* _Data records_
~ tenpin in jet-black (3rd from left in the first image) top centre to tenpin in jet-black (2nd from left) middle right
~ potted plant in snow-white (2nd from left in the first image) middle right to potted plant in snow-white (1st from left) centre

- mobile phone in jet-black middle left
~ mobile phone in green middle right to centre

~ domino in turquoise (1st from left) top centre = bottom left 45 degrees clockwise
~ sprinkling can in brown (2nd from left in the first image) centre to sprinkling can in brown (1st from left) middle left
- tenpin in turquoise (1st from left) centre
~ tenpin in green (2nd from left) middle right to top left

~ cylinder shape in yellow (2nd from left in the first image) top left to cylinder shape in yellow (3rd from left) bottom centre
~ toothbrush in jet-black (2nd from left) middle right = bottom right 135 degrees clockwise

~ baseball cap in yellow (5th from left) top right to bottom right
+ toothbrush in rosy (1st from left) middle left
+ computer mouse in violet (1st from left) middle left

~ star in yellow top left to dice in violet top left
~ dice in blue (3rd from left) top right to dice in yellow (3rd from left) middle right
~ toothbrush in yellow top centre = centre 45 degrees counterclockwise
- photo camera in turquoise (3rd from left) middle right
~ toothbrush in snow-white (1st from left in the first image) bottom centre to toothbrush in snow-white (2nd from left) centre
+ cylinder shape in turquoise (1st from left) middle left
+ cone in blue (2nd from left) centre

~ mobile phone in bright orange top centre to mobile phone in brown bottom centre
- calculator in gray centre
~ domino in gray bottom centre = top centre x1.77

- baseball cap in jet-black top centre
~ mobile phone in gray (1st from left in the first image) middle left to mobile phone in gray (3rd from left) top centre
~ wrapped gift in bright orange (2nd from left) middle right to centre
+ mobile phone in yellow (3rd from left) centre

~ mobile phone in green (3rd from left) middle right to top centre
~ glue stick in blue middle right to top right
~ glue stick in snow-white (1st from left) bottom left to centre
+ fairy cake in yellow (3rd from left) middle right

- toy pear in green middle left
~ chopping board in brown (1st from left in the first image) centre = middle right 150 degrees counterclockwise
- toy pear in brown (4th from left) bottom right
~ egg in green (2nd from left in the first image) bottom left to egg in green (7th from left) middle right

* _Exercise goal_
From the start of the data to the line that holds "- baseball cap in jet-black top centre", retype each line exactly, with both ends included.

* _Solution to the problem_
~ tenpin in jet-black (3rd from left in the first image) top centre to tenpin in jet-black (2nd from left) middle right
~ potted plant in snow-white (2nd from left in the first image) middle right to potted plant in snow-white (1st from left) centre

- mobile phone in jet-black middle left
~ mobile phone in green middle right to centre

~ domino in turquoise (1st from left) top centre = bottom left 45 degrees clockwise
~ sprinkling can in brown (2nd from left in the first image) centre to sprinkling can in brown (1st from left) middle left
- tenpin in turquoise (1st from left) centre
~ tenpin in green (2nd from left) middle right to top left

~ cylinder shape in yellow (2nd from left in the first image) top left to cylinder shape in yellow (3rd from left) bottom centre
~ toothbrush in jet-black (2nd from left) middle right = bottom right 135 degrees clockwise

~ baseball cap in yellow (5th from left) top right to bottom right
+ toothbrush in rosy (1st from left) middle left
+ computer mouse in violet (1st from left) middle left

~ star in yellow top left to dice in violet top left
~ dice in blue (3rd from left) top right to dice in yellow (3rd from left) middle right
~ toothbrush in yellow top centre = centre 45 degrees counterclockwise
- photo camera in turquoise (3rd from left) middle right
~ toothbrush in snow-white (1st from left in the first image) bottom centre to toothbrush in snow-white (2nd from left) centre
+ cylinder shape in turquoise (1st from left) middle left
+ cone in blue (2nd from left) centre

~ mobile phone in bright orange top centre to mobile phone in brown bottom centre
- calculator in gray centre
~ domino in gray bottom centre = top centre x1.77

- baseball cap in jet-black top centre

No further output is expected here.